Task item: Return all lines of the records that contain the word "domino".

Spatial object tracking data:
##########
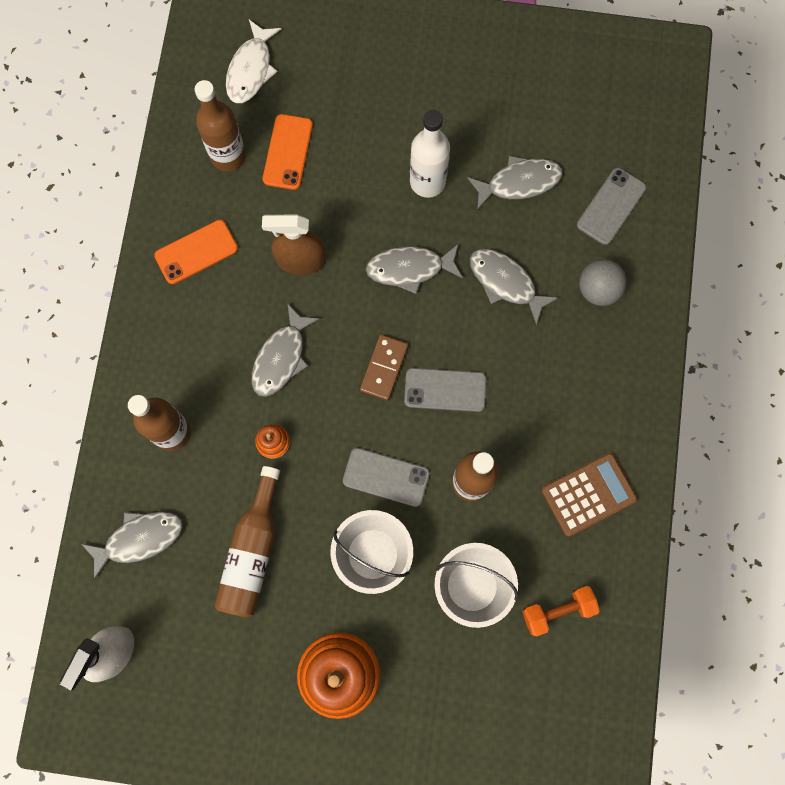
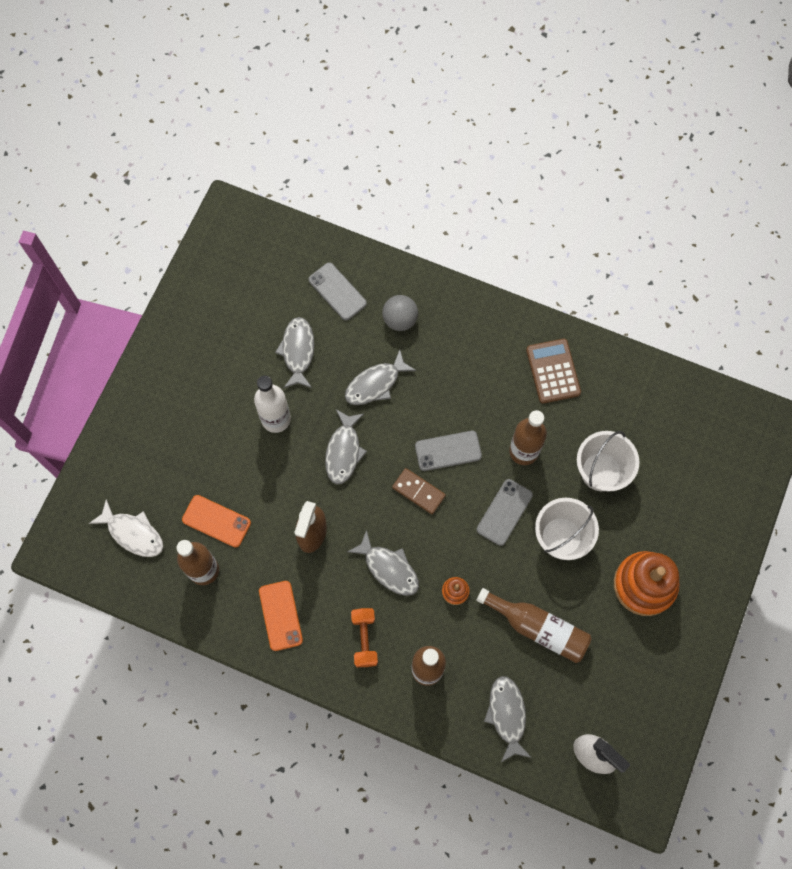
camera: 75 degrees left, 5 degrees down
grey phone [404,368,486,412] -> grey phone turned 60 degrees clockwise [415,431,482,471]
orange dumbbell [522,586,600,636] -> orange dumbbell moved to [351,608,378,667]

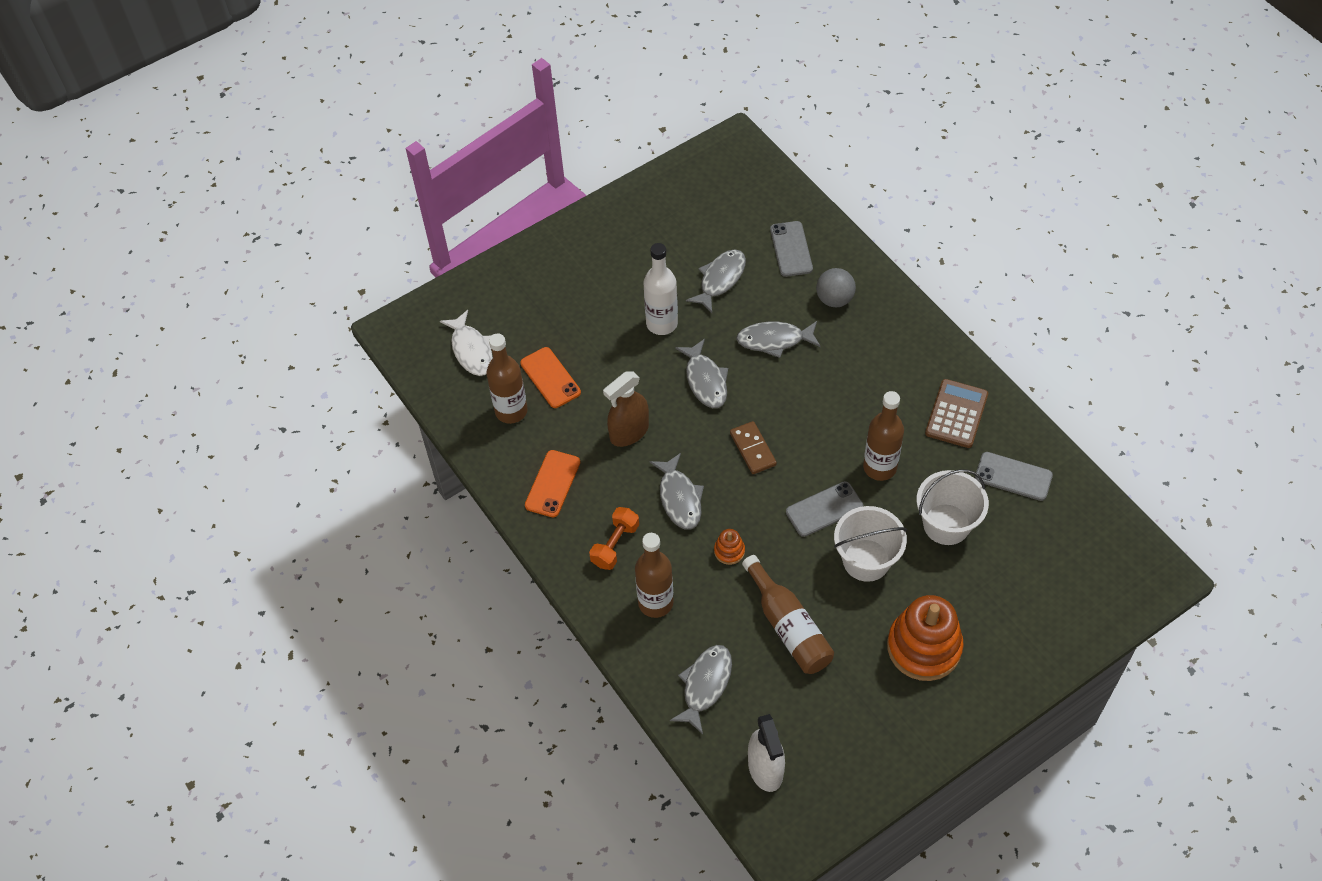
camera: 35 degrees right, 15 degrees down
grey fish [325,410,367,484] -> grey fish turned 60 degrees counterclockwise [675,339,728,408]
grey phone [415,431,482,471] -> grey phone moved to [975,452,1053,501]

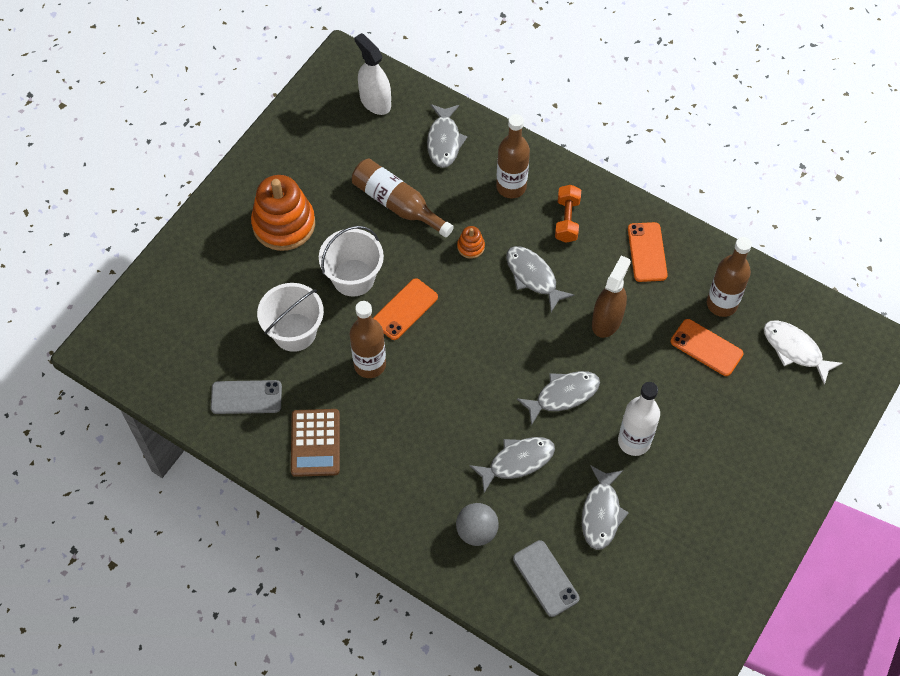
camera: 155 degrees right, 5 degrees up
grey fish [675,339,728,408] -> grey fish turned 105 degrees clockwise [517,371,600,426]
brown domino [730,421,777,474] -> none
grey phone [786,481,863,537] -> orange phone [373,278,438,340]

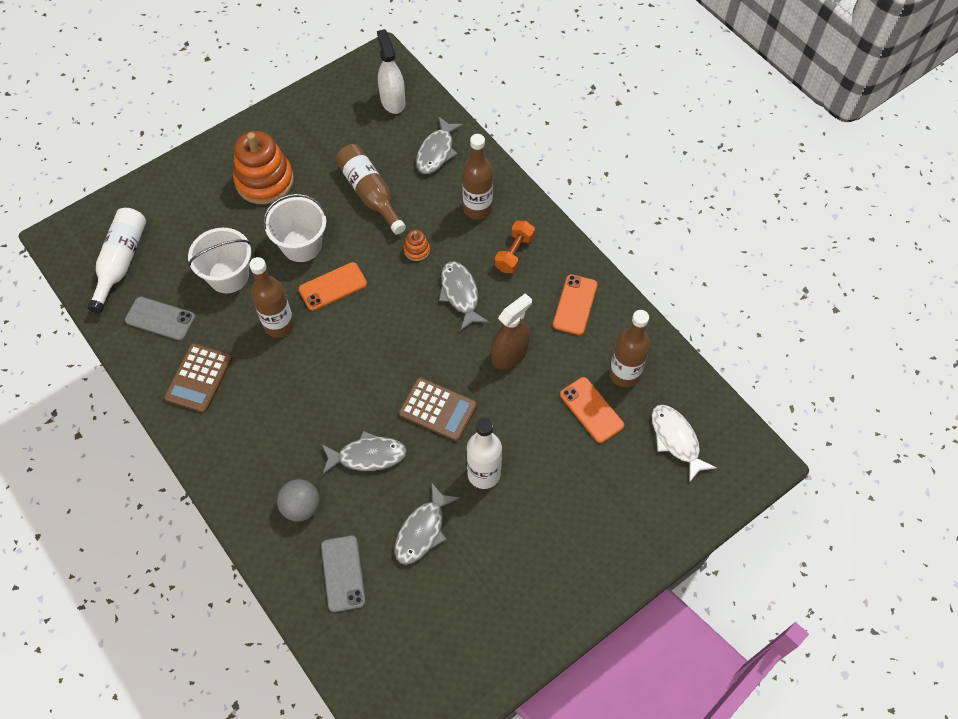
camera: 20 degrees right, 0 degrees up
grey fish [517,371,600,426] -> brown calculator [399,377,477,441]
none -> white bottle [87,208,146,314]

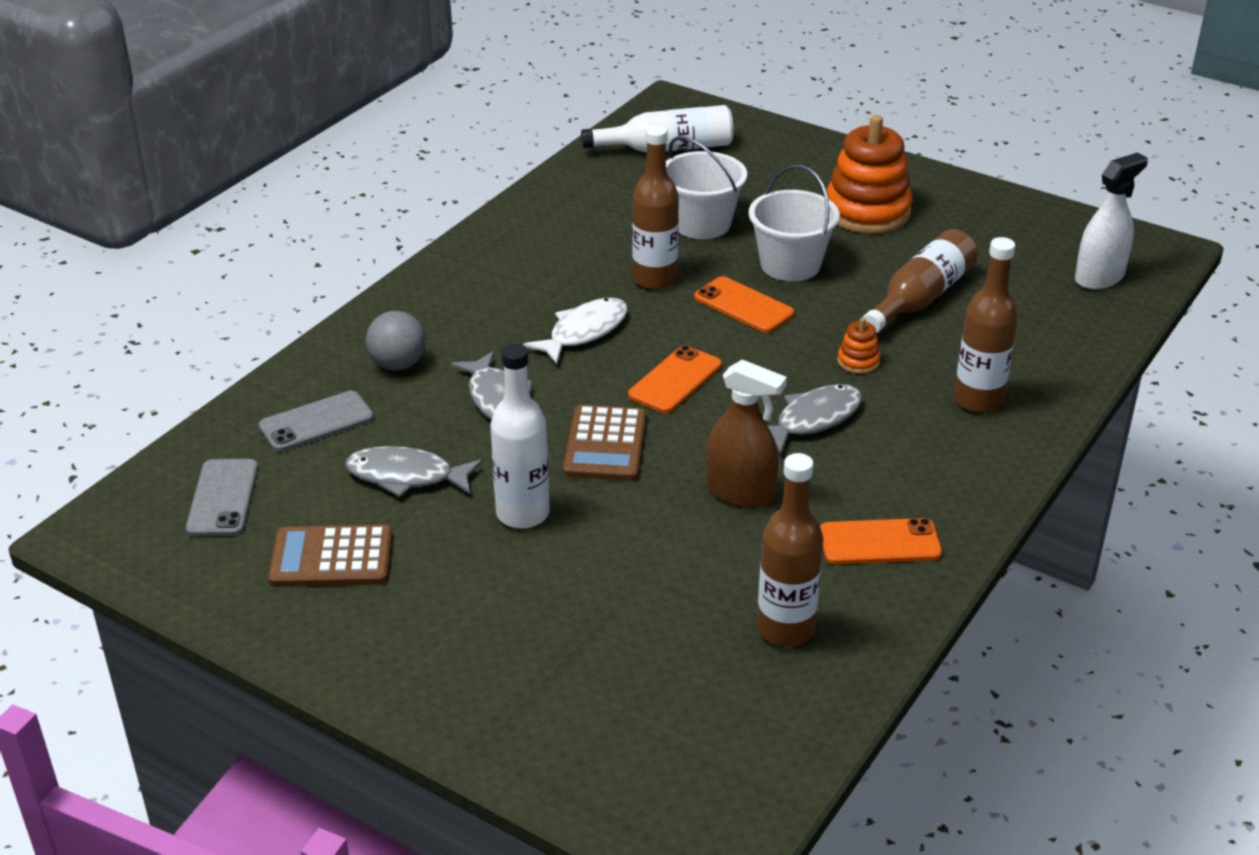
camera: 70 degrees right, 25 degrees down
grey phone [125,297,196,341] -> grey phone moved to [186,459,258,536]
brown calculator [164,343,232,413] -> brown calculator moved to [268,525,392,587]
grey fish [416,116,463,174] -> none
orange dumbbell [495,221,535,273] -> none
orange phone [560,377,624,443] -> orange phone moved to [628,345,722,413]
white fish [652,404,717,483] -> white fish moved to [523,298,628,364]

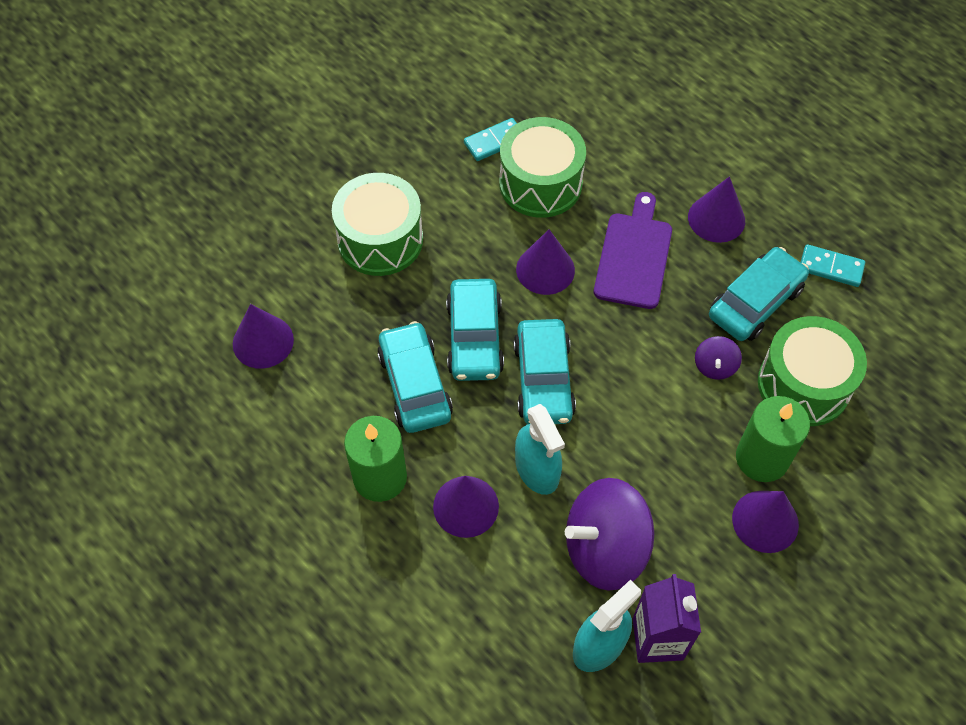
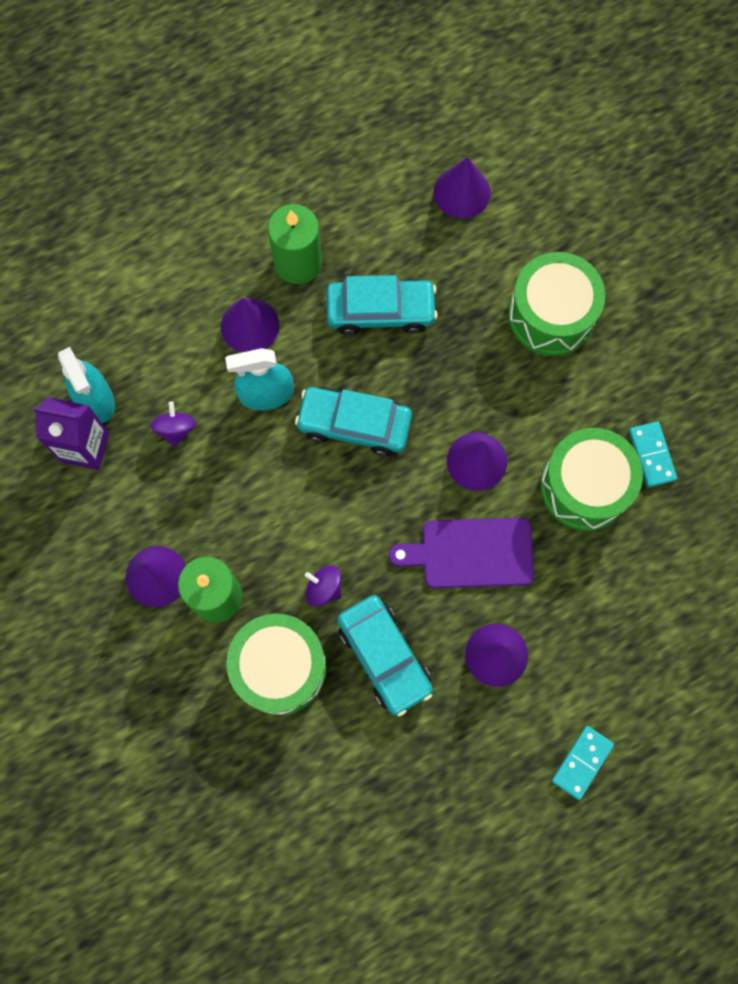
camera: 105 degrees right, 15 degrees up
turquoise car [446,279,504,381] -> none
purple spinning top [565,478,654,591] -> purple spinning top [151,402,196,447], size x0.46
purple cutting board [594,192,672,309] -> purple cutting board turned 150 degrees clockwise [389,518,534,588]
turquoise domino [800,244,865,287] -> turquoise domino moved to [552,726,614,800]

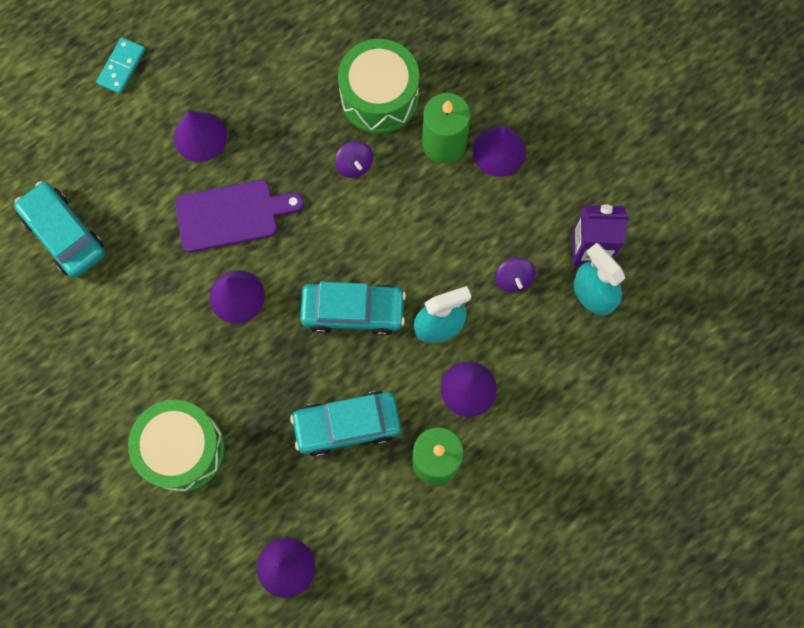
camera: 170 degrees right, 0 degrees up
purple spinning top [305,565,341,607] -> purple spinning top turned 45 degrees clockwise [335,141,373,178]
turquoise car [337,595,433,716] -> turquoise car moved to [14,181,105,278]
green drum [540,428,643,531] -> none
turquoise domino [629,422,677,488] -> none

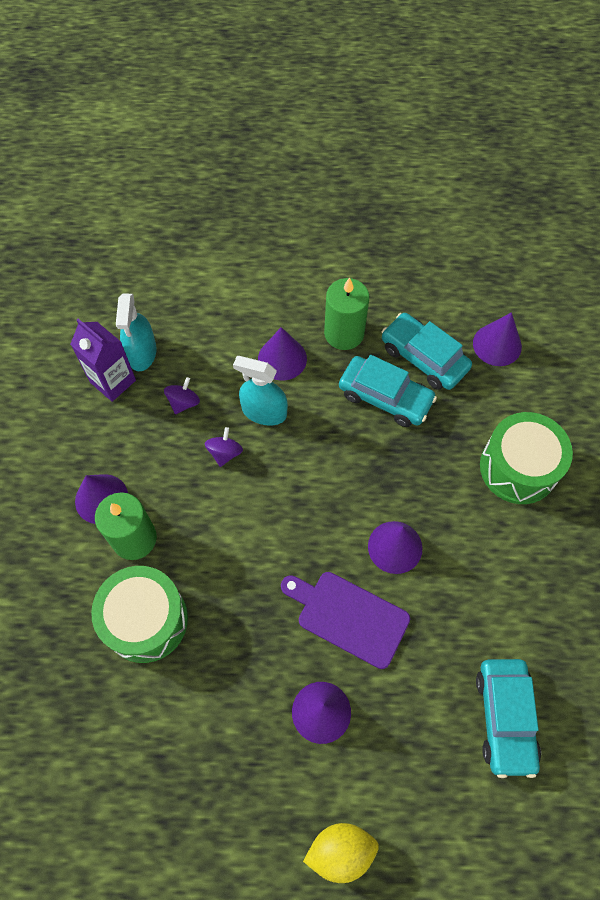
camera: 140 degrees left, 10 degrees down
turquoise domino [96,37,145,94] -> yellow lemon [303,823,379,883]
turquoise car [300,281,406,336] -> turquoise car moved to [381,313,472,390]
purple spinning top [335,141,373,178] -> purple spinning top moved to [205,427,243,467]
##########
Exercise response:
brown domino [730,421,777,474] -> none
turquoise domino [800,244,865,287] -> turquoise domino moved to [552,726,614,800]
turquoise domino [629,422,677,488] -> none
turquoise domino [96,37,145,94] -> yellow lemon [303,823,379,883]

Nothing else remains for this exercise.